··· DATASET RECORDS ···

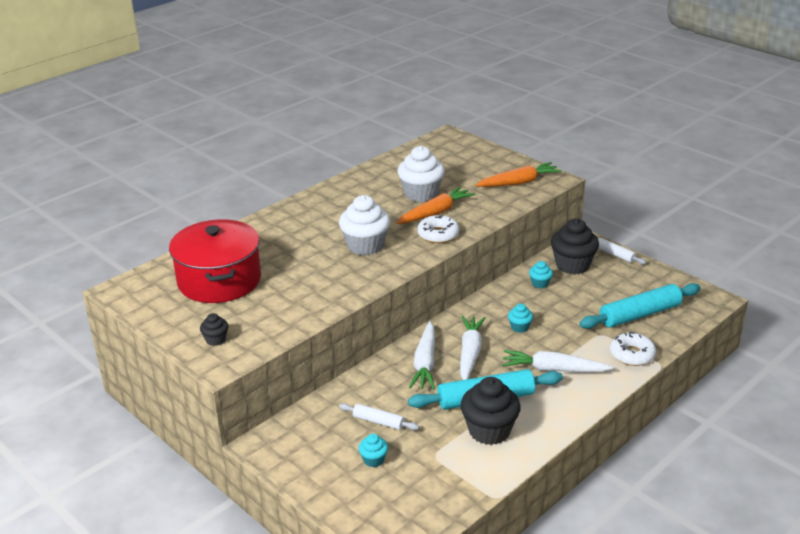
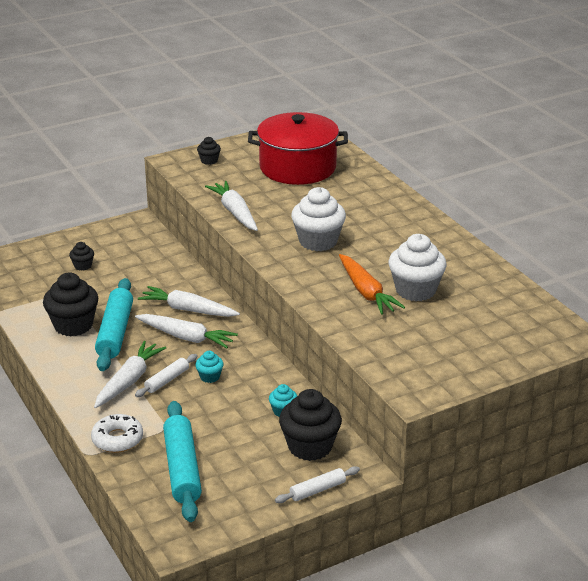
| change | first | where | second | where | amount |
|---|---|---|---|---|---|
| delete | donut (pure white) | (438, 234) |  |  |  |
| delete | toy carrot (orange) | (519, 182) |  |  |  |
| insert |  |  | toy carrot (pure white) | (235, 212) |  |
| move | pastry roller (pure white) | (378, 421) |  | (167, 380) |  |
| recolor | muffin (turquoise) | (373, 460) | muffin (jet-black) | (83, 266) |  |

···

*EXERCISE REQUIREMENTS*
The answer must be a single number: how many lines of the records contain the string "pure".

*WORKED SOLUTION*
3